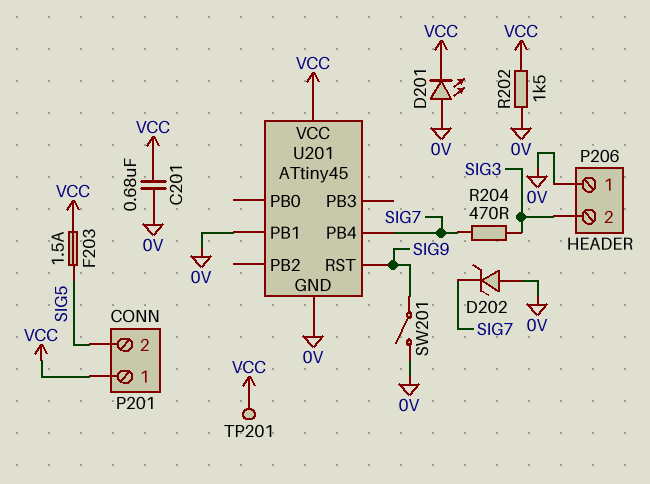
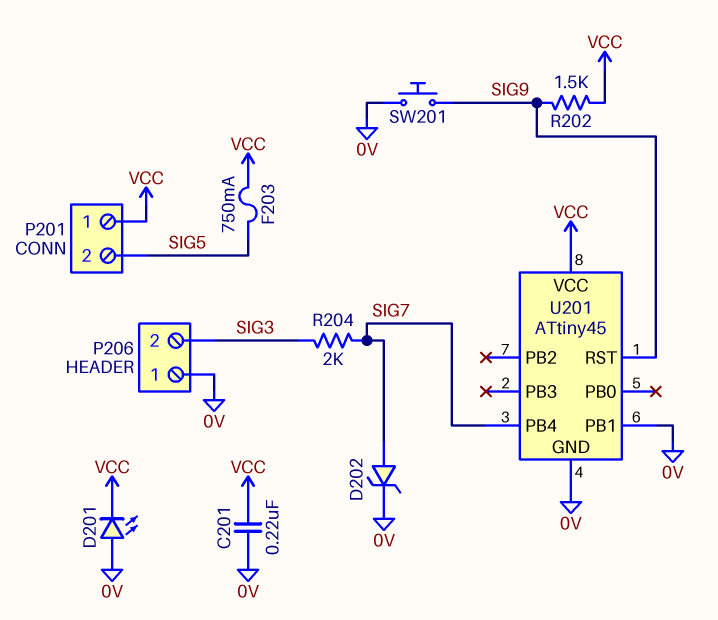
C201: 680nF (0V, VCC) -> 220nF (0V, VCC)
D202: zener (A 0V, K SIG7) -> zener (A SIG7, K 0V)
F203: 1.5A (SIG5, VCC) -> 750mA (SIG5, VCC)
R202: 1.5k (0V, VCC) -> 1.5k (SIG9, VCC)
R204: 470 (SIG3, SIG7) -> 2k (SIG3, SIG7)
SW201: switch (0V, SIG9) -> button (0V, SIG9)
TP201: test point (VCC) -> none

====

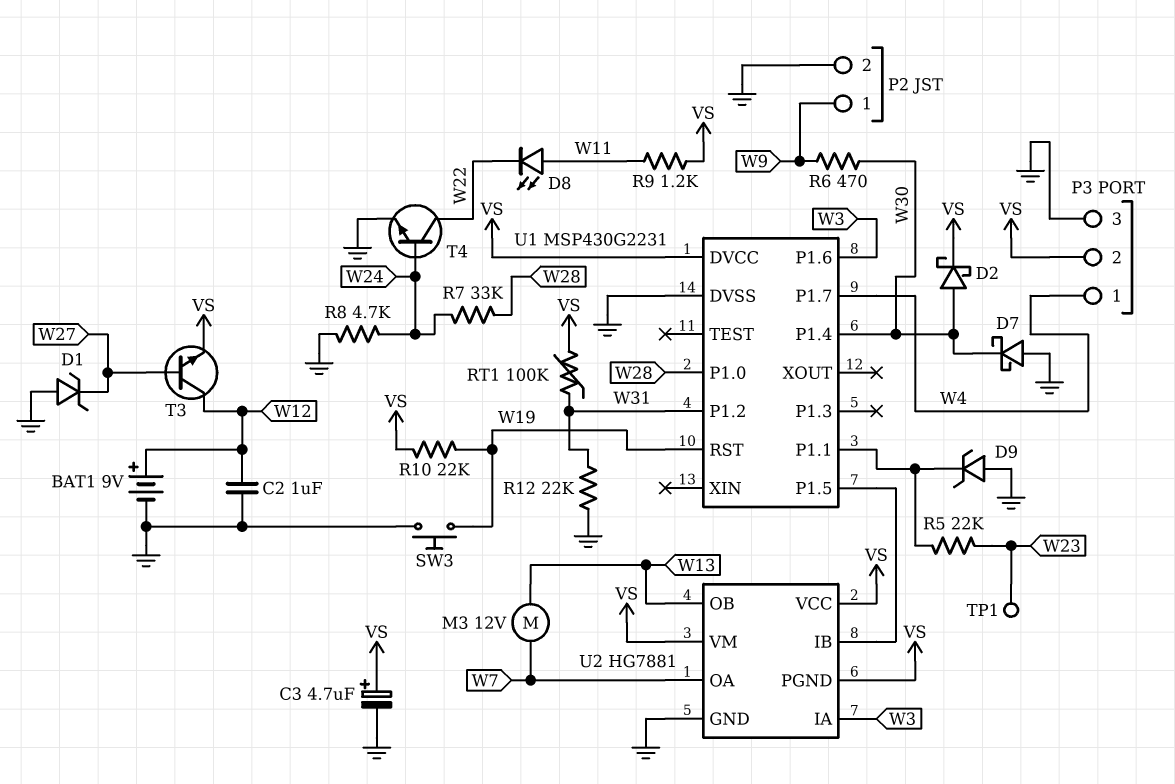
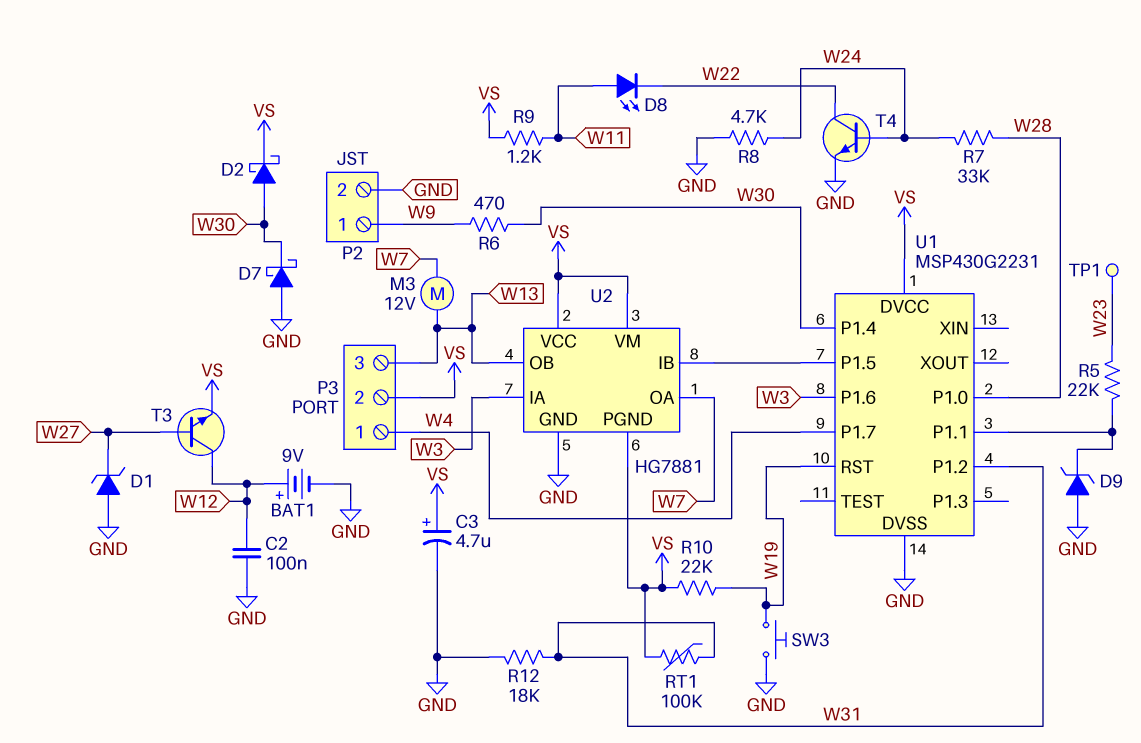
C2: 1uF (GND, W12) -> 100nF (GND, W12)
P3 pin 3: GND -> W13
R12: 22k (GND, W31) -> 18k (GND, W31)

====

- **Activity**
Please output the lines of the listing above that fall in the stretch from the one with "C2: 1uF (GND, W12) -> 100nF (GND, W12)" through the one with "R12: 22k (GND, W31) -> 18k (GND, W31)", exactly and only those.

- **Answer below**
C2: 1uF (GND, W12) -> 100nF (GND, W12)
P3 pin 3: GND -> W13
R12: 22k (GND, W31) -> 18k (GND, W31)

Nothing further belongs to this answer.